WHAT YOU NEED TO DO
Your answer must consist of one number: how many lines in the records contain "green".

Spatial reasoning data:
++++++

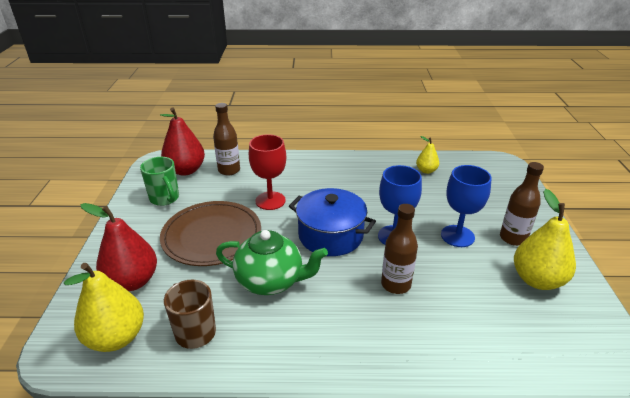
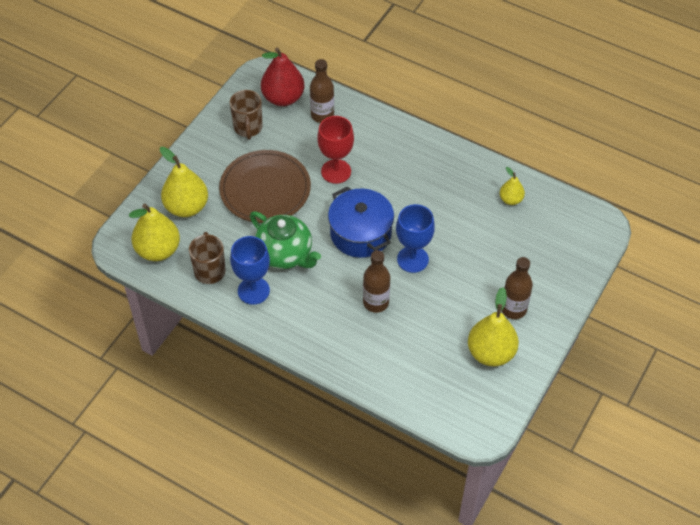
camera: 30 degrees right, 20 degrees up
red pear [81,203,157,291] -> yellow pear [160,147,208,217]
green mug [140,157,179,206] -> brown mug [230,90,262,140]
blue goblet [441,165,492,247] -> blue goblet moved to [230,236,270,305]

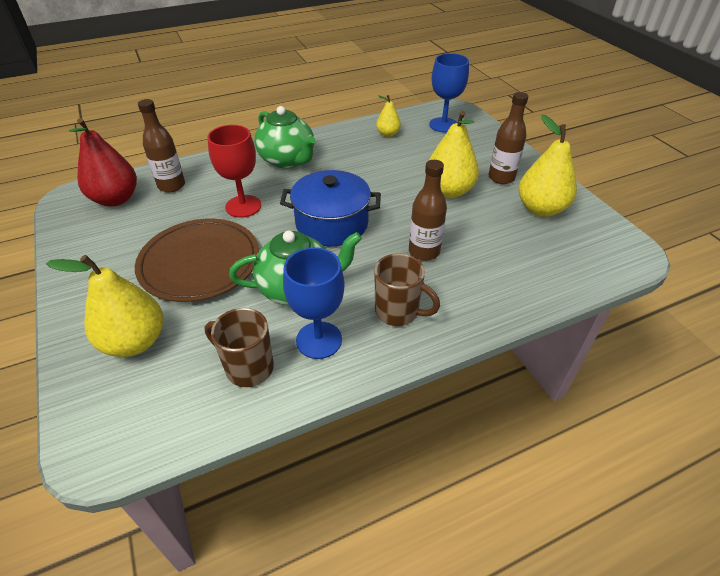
camera: 55 degrees left, 10 degrees down
yellow pear [129,204,180,261] -> yellow pear moved to [425,111,479,198]
brown mug [230,90,262,140] -> brown mug moved to [374,253,440,326]
blue goblet [396,204,435,273] -> blue goblet moved to [429,53,469,133]
none -> green teapot [254,106,315,168]

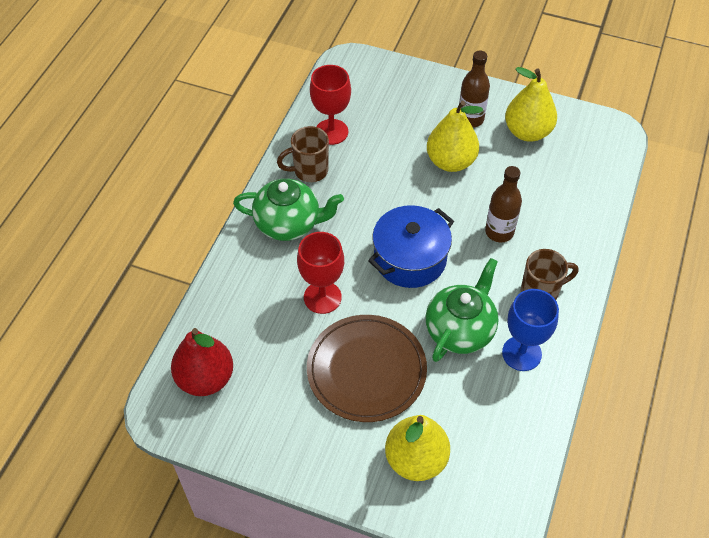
camera: 45 degrees left, 10 degrees up
brown bottle [138,99,185,192] -> none
brown mug [205,308,274,387] -> brown mug moved to [277,126,329,182]
yellow pear [376,95,401,137] -> red goblet [310,65,351,145]
blue goblet [429,53,469,133] -> none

++++++

ANSWER BOX
2